• _REQUIRED WORK_: Copy nothing but the lines from the opening of the entries through the line that contains "AUDIO pin RX: D6 -> D8", exactly as written. Drop the pictures.

• _TASK INPUT_:
------------------------------------------------------------------------
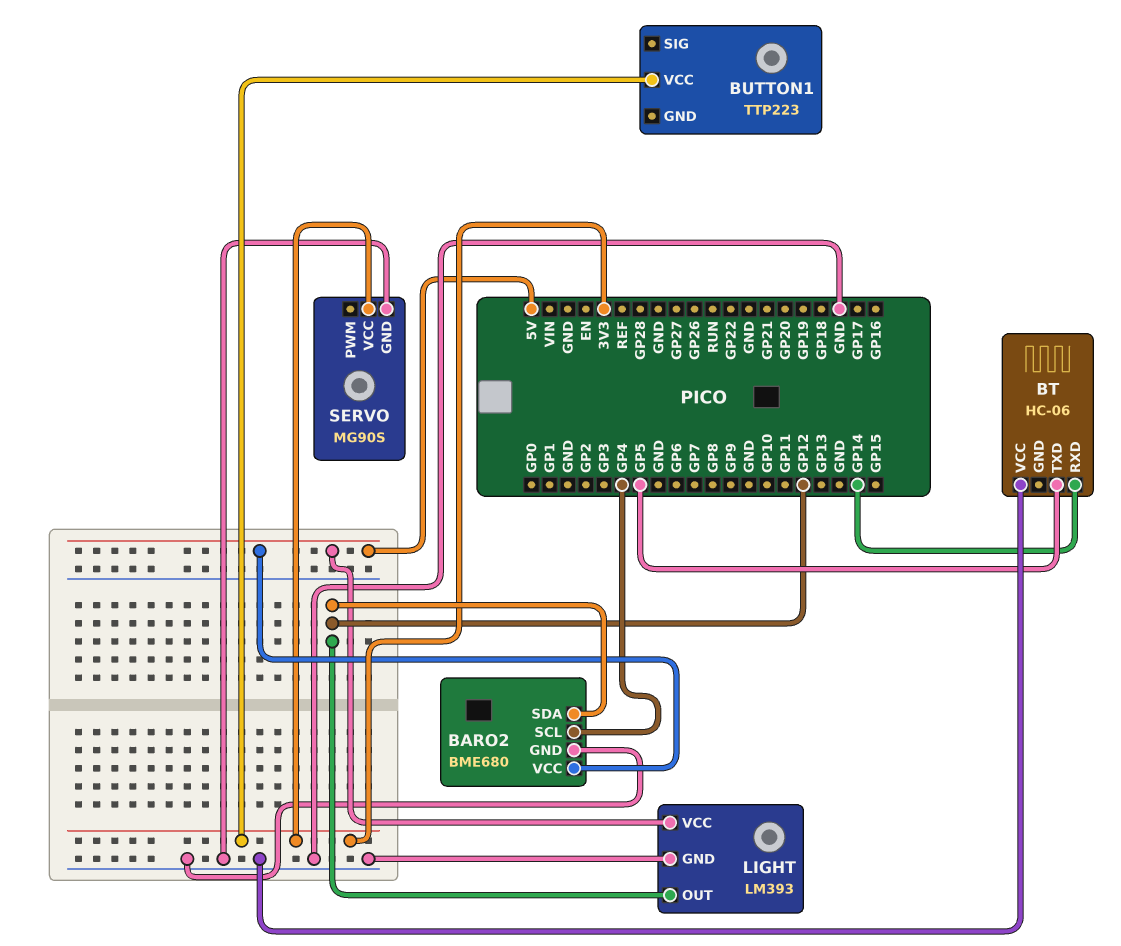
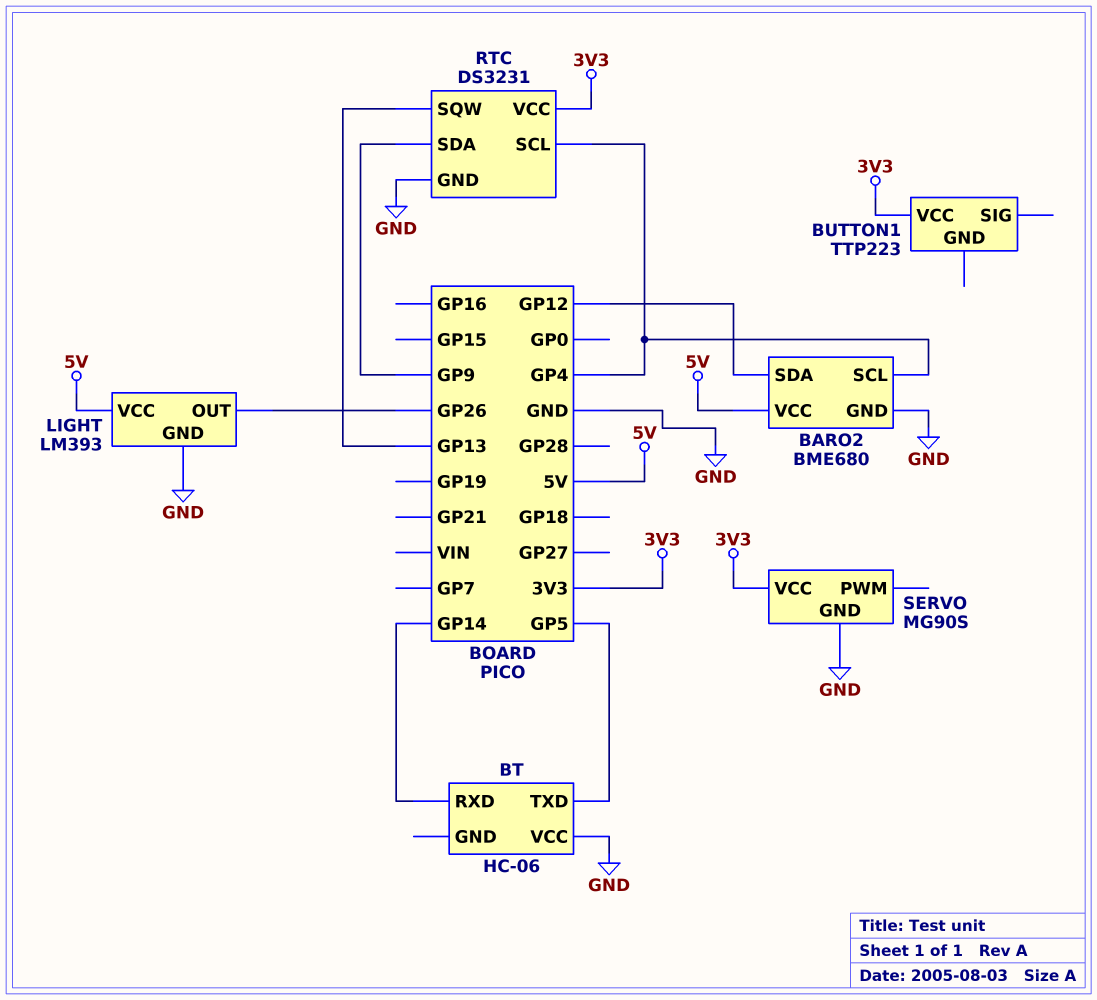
LIGHT pin OUT: GP12 -> GP26
RTC: none -> DS3231
RTC pin GND: none -> GND
RTC pin SCL: none -> GP4
RTC pin SDA: none -> GP9
RTC pin SQW: none -> GP13
RTC pin VCC: none -> 3V3

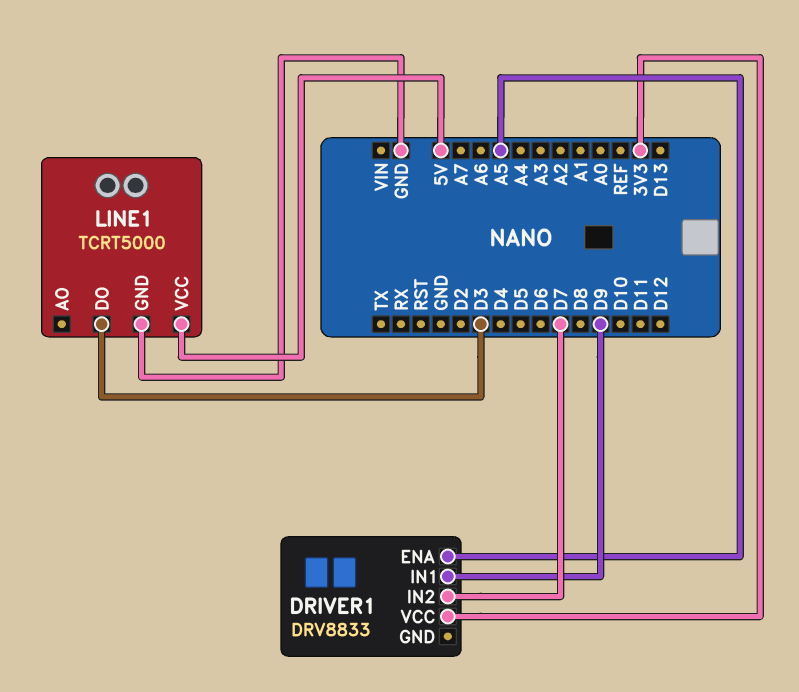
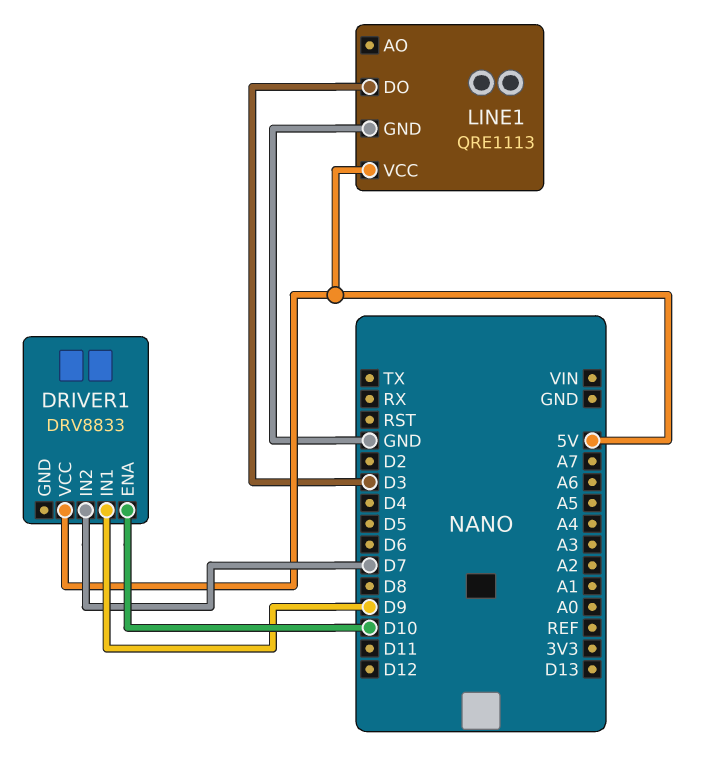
DRIVER1 pin ENA: A5 -> D10
DRIVER1 pin VCC: 3V3 -> 5V
LINE1: TCRT5000 -> QRE1113

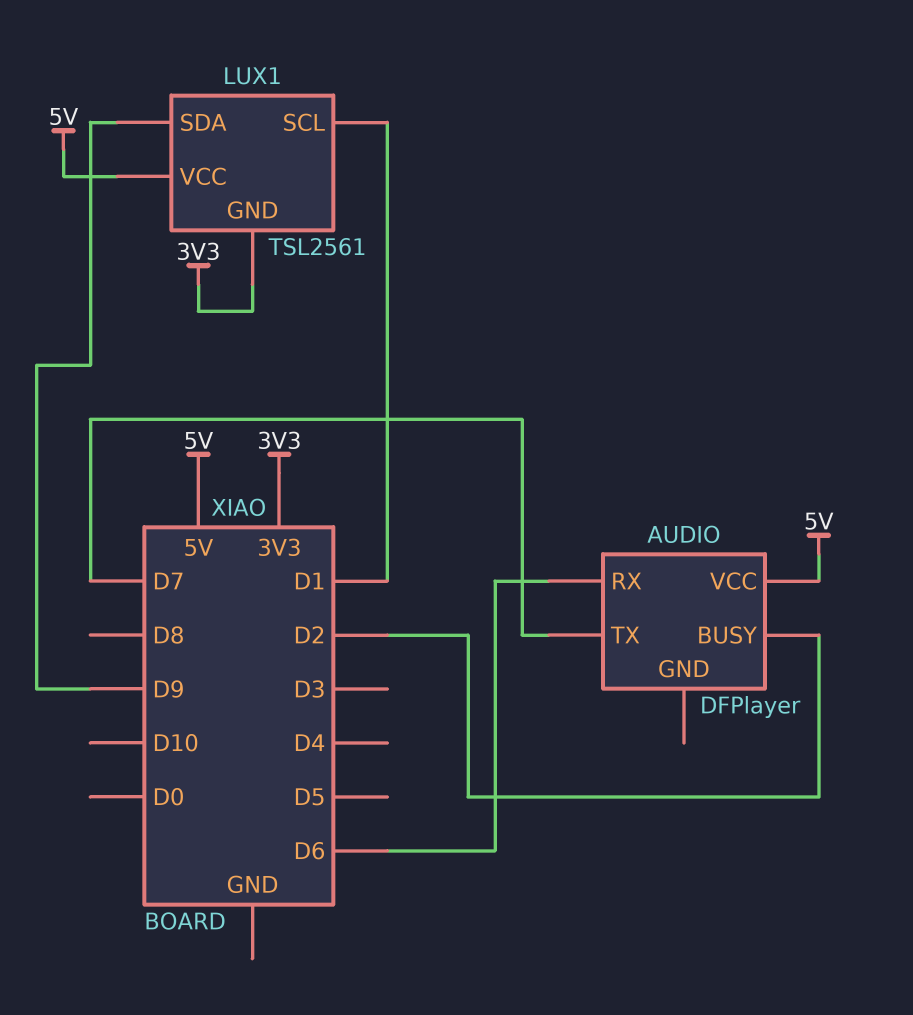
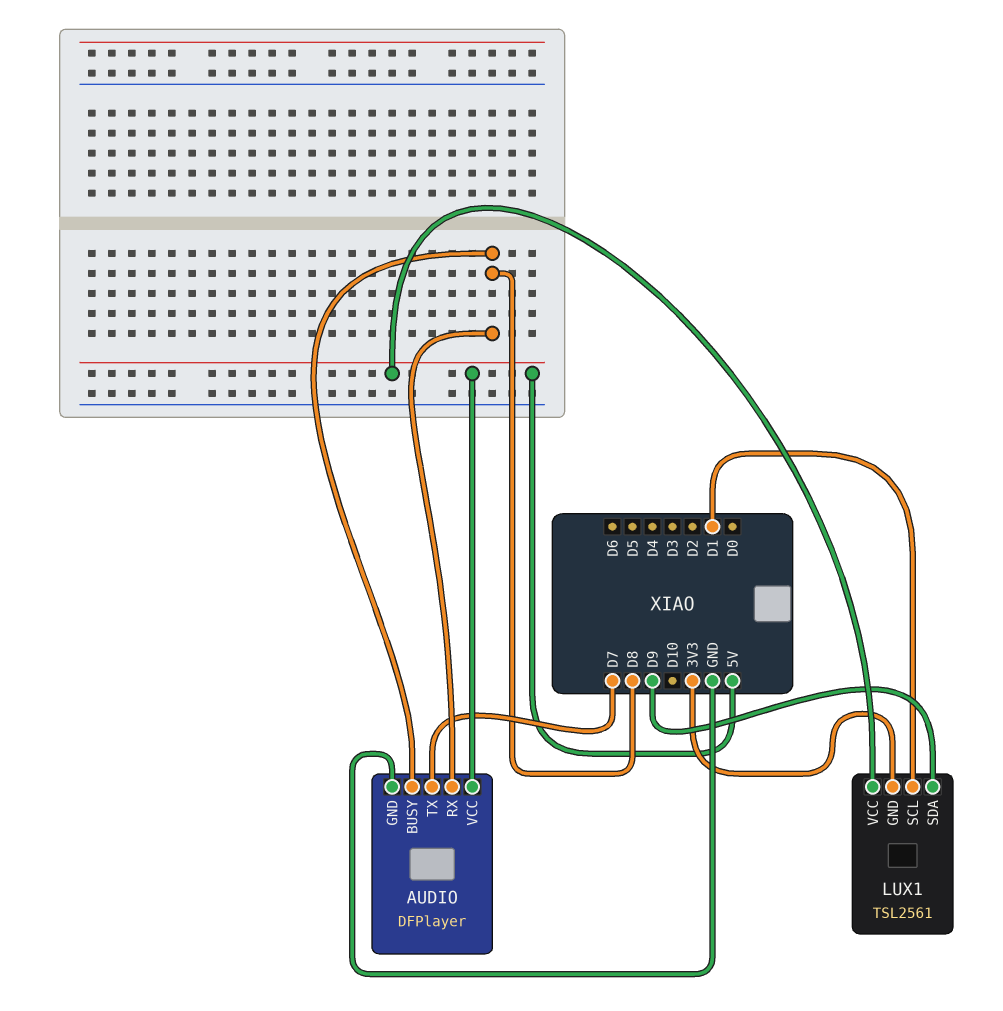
AUDIO pin BUSY: D2 -> D8
AUDIO pin GND: none -> GND
AUDIO pin RX: D6 -> D8

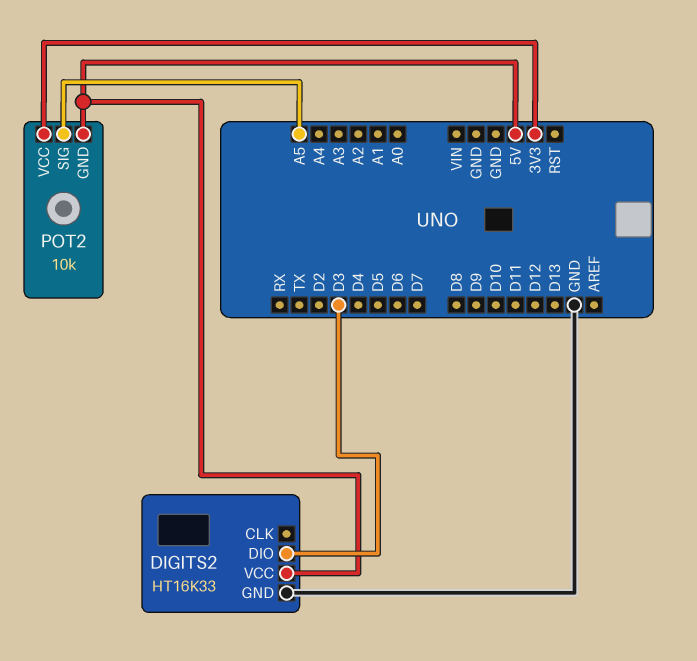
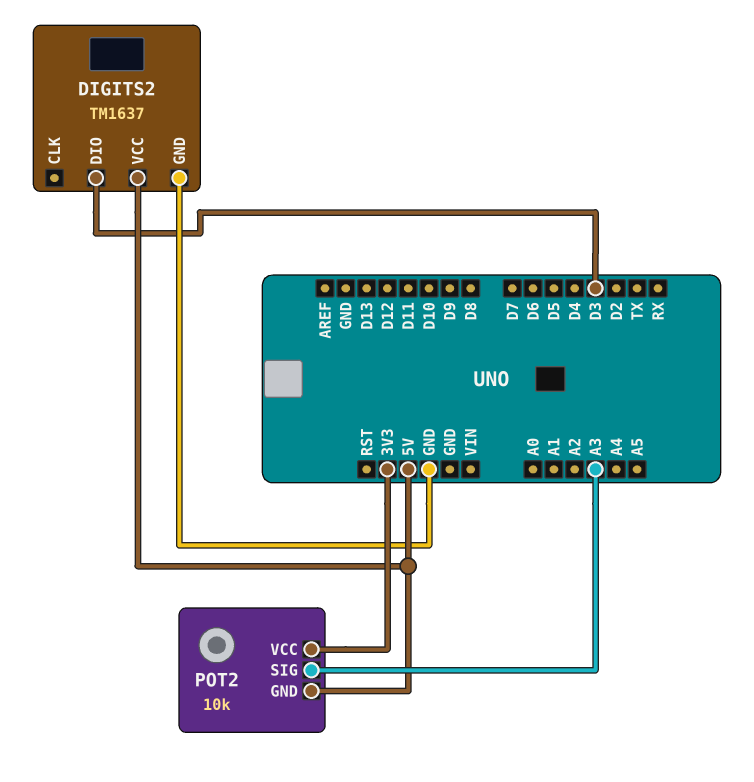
DIGITS2: HT16K33 -> TM1637
POT2 pin SIG: A5 -> A3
------------------------------------------------------------------------
• _EXERCISE RESPONSE_:
LIGHT pin OUT: GP12 -> GP26
RTC: none -> DS3231
RTC pin GND: none -> GND
RTC pin SCL: none -> GP4
RTC pin SDA: none -> GP9
RTC pin SQW: none -> GP13
RTC pin VCC: none -> 3V3

DRIVER1 pin ENA: A5 -> D10
DRIVER1 pin VCC: 3V3 -> 5V
LINE1: TCRT5000 -> QRE1113

AUDIO pin BUSY: D2 -> D8
AUDIO pin GND: none -> GND
AUDIO pin RX: D6 -> D8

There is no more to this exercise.